### ACTION ITEM
Reproduce only the stretch of entries below that begins at the first line and ends at the line holding "JOY3 pin VRX: A2 -> D13".

Before-and-after change records:

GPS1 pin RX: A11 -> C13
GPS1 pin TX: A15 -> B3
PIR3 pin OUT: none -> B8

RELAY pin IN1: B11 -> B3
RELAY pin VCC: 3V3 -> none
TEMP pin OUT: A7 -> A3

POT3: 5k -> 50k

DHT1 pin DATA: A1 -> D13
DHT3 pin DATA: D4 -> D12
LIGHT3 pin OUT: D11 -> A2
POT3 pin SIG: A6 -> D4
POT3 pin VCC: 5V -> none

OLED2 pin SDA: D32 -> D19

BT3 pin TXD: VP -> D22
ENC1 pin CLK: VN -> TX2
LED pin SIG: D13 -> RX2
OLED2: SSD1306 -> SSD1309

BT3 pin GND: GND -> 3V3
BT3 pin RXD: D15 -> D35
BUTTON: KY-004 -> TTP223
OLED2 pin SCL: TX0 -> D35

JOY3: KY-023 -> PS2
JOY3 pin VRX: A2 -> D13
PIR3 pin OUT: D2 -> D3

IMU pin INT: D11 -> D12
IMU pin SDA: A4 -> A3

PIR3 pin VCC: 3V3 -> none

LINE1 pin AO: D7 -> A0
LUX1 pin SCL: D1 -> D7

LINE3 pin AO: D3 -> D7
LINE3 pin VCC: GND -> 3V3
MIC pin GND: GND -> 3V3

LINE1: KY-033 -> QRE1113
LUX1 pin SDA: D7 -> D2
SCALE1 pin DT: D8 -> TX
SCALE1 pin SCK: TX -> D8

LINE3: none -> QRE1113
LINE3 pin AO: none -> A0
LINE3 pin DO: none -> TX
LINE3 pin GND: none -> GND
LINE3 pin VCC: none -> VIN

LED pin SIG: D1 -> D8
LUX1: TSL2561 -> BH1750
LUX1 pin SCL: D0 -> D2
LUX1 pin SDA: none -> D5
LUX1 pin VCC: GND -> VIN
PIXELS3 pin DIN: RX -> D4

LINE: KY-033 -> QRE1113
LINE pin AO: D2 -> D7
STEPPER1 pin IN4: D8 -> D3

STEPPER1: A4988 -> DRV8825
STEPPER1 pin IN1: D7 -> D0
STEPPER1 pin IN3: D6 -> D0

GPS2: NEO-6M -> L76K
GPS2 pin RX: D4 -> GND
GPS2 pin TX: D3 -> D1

### EXPECTED ANSWER
GPS1 pin RX: A11 -> C13
GPS1 pin TX: A15 -> B3
PIR3 pin OUT: none -> B8

RELAY pin IN1: B11 -> B3
RELAY pin VCC: 3V3 -> none
TEMP pin OUT: A7 -> A3

POT3: 5k -> 50k

DHT1 pin DATA: A1 -> D13
DHT3 pin DATA: D4 -> D12
LIGHT3 pin OUT: D11 -> A2
POT3 pin SIG: A6 -> D4
POT3 pin VCC: 5V -> none

OLED2 pin SDA: D32 -> D19

BT3 pin TXD: VP -> D22
ENC1 pin CLK: VN -> TX2
LED pin SIG: D13 -> RX2
OLED2: SSD1306 -> SSD1309

BT3 pin GND: GND -> 3V3
BT3 pin RXD: D15 -> D35
BUTTON: KY-004 -> TTP223
OLED2 pin SCL: TX0 -> D35

JOY3: KY-023 -> PS2
JOY3 pin VRX: A2 -> D13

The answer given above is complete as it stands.